++++ Data rows ++++

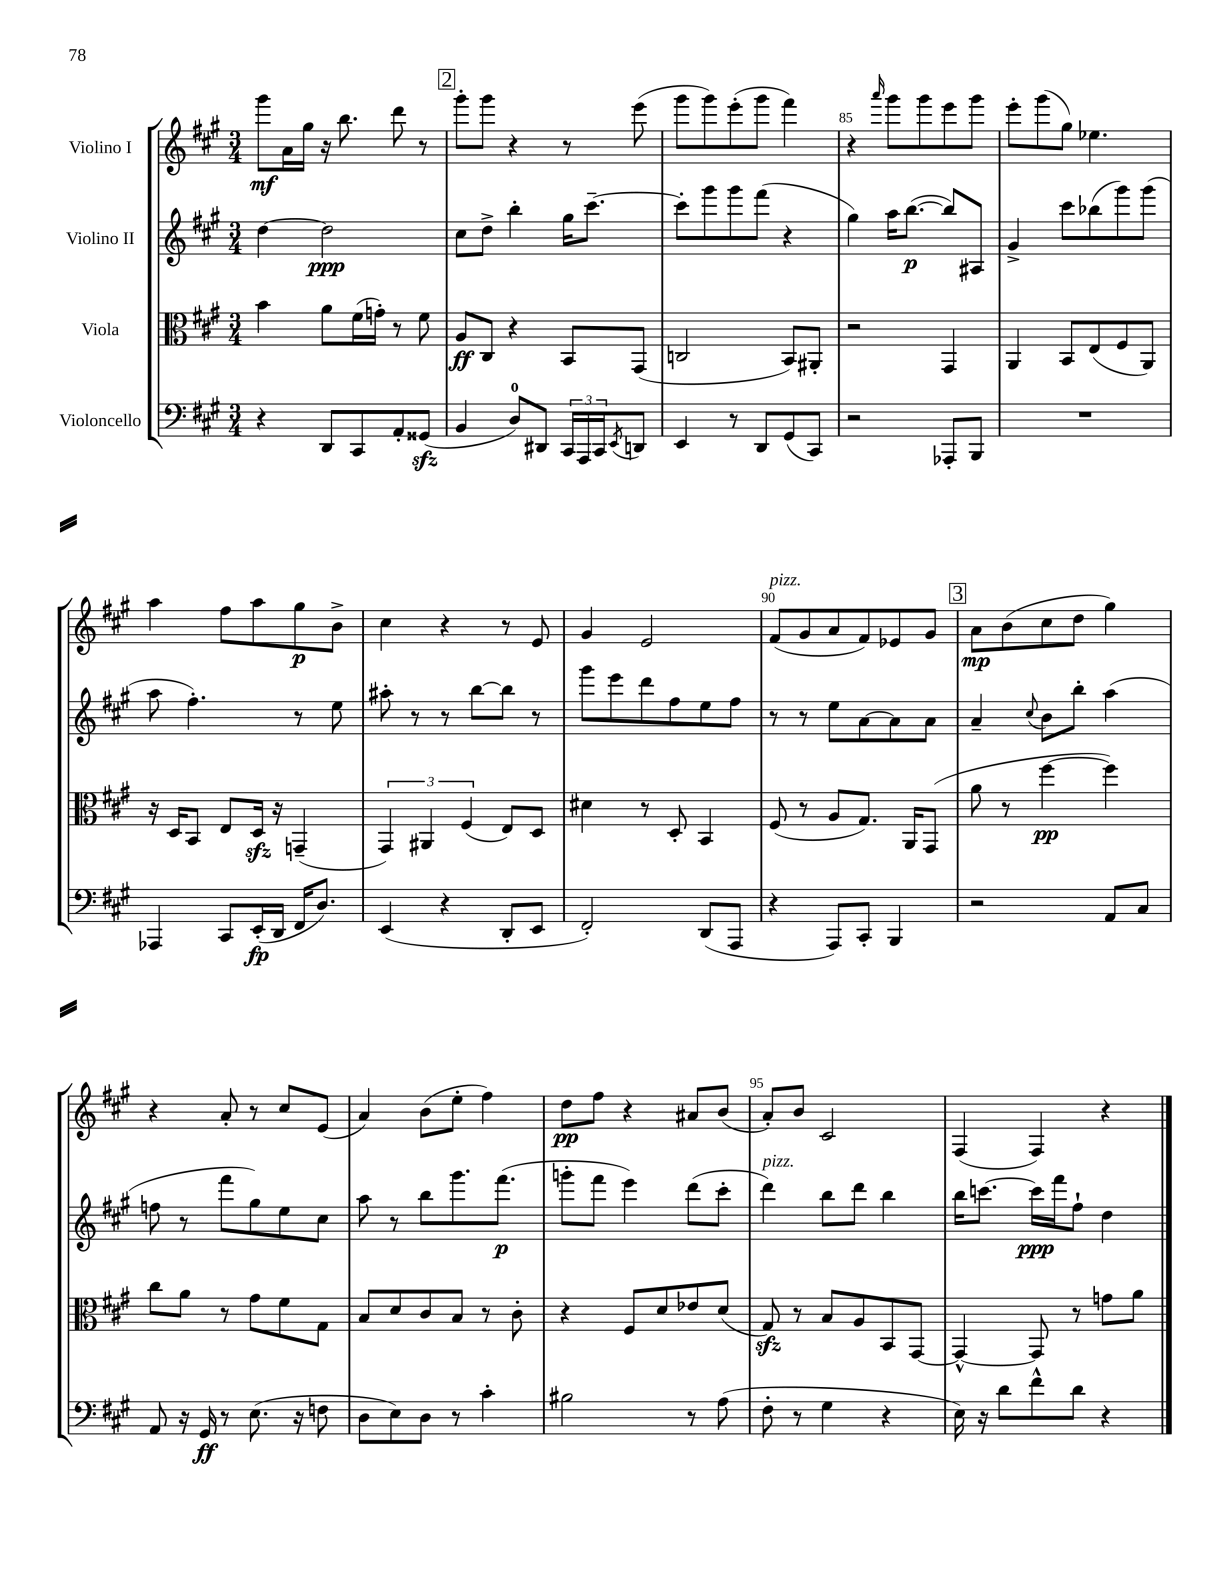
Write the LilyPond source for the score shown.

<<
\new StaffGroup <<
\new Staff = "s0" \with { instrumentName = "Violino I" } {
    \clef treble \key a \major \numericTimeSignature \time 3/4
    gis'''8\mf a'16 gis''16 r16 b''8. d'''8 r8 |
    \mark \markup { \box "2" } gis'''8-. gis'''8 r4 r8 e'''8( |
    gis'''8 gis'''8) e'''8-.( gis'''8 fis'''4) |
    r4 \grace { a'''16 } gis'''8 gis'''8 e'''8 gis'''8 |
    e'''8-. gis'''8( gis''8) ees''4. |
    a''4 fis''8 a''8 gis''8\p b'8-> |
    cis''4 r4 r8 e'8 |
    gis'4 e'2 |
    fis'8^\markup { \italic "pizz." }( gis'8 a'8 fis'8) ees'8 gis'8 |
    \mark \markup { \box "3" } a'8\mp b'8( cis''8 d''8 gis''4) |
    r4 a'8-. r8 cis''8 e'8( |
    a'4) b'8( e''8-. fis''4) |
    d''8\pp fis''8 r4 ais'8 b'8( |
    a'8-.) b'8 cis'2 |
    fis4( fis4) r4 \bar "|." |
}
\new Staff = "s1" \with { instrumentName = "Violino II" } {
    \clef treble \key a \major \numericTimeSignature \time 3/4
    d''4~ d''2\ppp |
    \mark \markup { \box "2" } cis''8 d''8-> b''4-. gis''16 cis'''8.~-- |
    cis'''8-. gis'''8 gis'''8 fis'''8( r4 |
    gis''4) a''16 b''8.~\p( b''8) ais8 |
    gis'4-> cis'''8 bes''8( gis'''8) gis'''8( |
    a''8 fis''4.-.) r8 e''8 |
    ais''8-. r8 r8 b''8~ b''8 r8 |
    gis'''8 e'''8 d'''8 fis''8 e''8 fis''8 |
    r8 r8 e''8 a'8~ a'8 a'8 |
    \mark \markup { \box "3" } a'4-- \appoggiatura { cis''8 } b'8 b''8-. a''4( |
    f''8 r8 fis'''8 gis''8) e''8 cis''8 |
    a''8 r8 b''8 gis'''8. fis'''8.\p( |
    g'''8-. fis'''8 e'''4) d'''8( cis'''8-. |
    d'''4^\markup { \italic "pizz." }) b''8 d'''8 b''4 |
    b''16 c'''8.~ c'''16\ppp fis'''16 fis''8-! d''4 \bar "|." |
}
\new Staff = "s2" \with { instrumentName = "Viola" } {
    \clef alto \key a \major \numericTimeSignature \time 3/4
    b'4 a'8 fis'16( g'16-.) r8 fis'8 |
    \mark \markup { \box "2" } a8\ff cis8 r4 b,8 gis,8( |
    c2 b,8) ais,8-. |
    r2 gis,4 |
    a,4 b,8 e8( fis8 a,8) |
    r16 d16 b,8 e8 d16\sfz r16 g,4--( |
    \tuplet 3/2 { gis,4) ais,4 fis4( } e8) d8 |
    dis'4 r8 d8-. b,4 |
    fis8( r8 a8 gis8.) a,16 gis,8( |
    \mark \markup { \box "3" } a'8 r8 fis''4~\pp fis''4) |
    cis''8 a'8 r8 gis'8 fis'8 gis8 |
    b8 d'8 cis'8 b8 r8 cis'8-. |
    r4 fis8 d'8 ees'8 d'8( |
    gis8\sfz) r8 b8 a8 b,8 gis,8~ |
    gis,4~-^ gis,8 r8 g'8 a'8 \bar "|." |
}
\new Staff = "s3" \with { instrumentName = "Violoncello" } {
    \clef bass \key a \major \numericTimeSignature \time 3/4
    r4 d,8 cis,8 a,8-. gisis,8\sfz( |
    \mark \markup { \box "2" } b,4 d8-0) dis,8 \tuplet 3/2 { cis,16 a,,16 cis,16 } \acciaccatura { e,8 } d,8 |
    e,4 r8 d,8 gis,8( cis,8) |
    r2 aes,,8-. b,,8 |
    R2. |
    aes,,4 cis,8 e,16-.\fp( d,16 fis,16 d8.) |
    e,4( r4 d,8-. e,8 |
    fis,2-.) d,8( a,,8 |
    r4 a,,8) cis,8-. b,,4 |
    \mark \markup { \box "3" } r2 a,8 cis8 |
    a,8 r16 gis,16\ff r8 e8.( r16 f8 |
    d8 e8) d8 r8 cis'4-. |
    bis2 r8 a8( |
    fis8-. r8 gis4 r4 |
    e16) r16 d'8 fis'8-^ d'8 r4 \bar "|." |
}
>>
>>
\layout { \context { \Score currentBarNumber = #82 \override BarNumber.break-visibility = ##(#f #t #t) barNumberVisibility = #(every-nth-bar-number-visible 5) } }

++++

Stated task: Which lines of the records above contain the string "numericTimeSignature"? Show each of them in full.

The output:
    \clef treble \key a \major \numericTimeSignature \time 3/4
    \clef treble \key a \major \numericTimeSignature \time 3/4
    \clef alto \key a \major \numericTimeSignature \time 3/4
    \clef bass \key a \major \numericTimeSignature \time 3/4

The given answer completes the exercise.